• What you have to do:
Please repeat, exactly and with nothing extra, the line containing "blue marker: 3 -> 4" and every line after it up to the end of the material.
::::
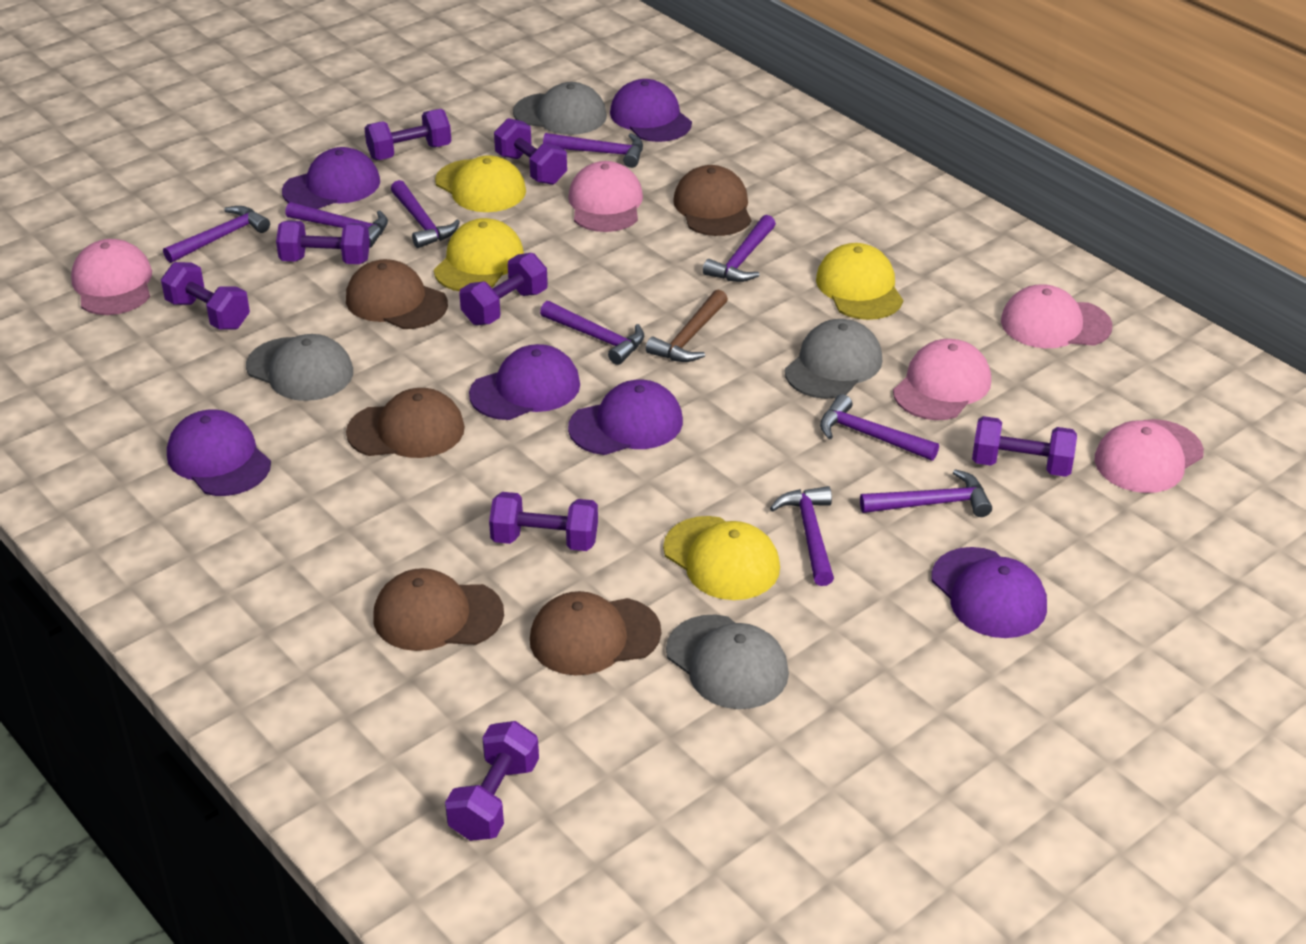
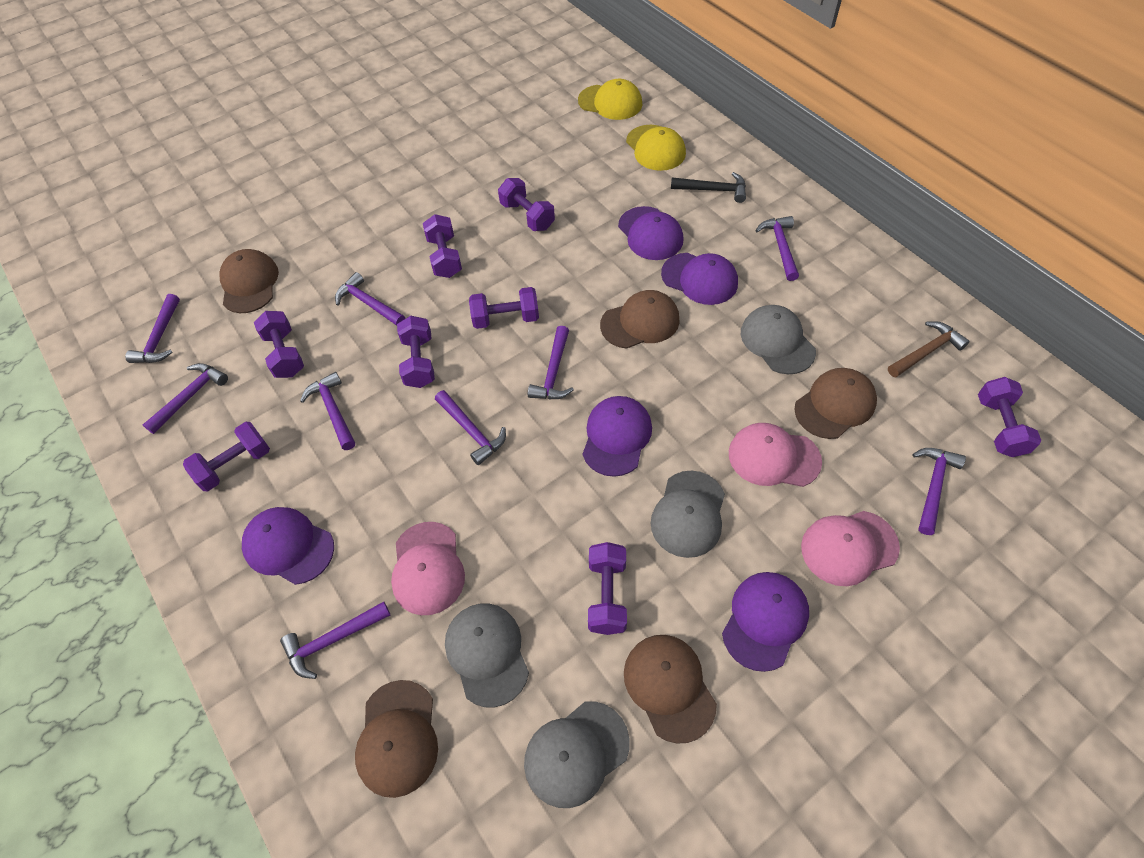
black hammer: 0 -> 1
pink cap: 5 -> 3
purple cap: 6 -> 5
yellow cap: 4 -> 2

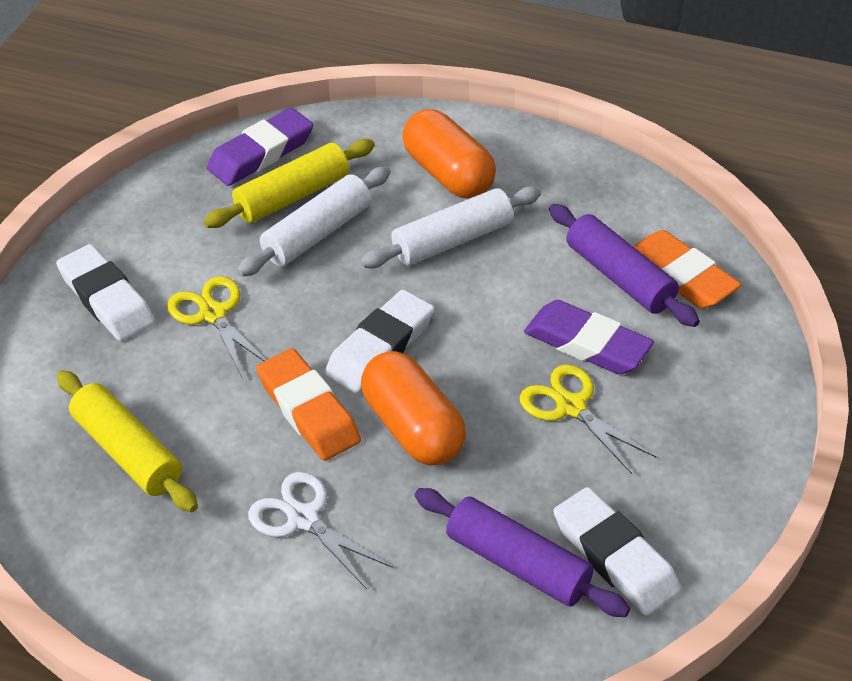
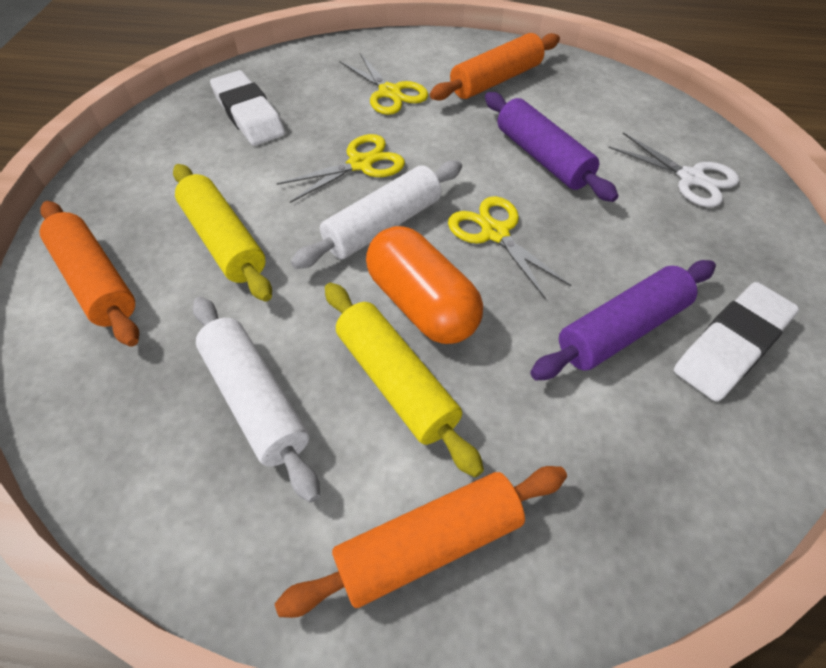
orange capsule: 2 -> 1
orange eraser: 2 -> 0
orange rolling pin: 0 -> 3
purple eraser: 2 -> 0
white eraser: 3 -> 2
yellow scissors: 2 -> 3

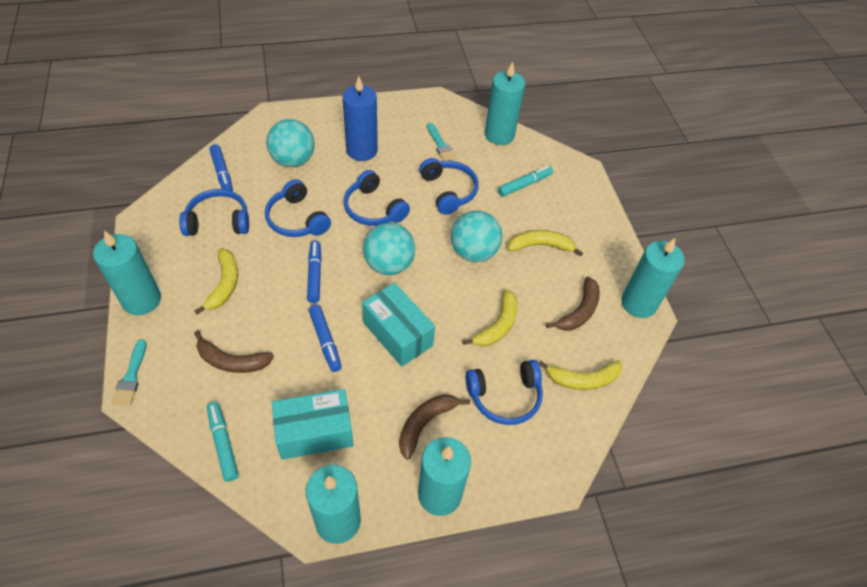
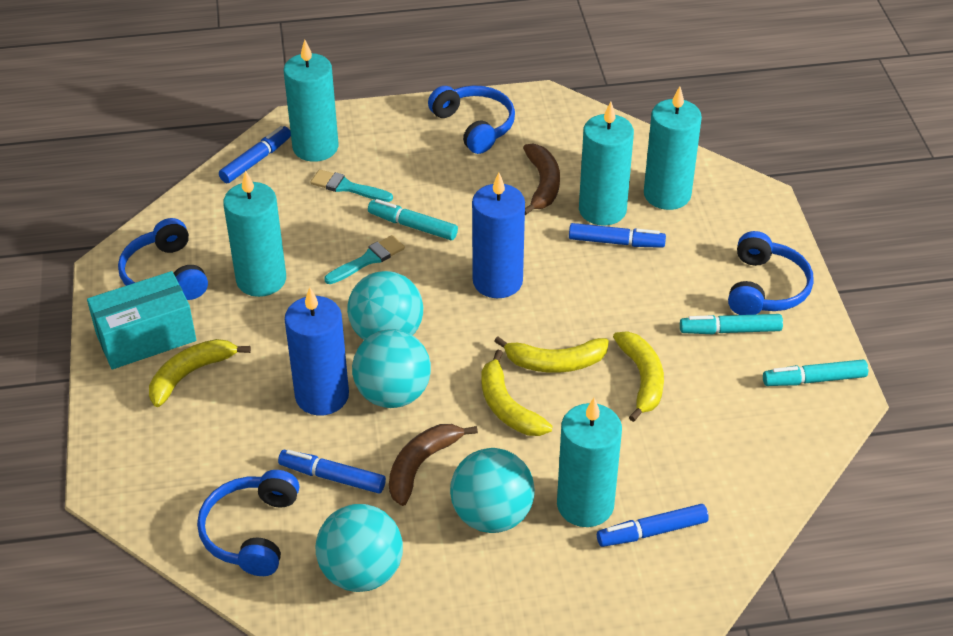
blue candle: 1 -> 2
blue headphones: 5 -> 4
blue marker: 3 -> 4
brown banana: 3 -> 2
turquoise ball: 3 -> 4
turquoise box: 2 -> 1
turquoise marker: 2 -> 3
::::
• Answer for the task:
blue marker: 3 -> 4
brown banana: 3 -> 2
turquoise ball: 3 -> 4
turquoise box: 2 -> 1
turquoise marker: 2 -> 3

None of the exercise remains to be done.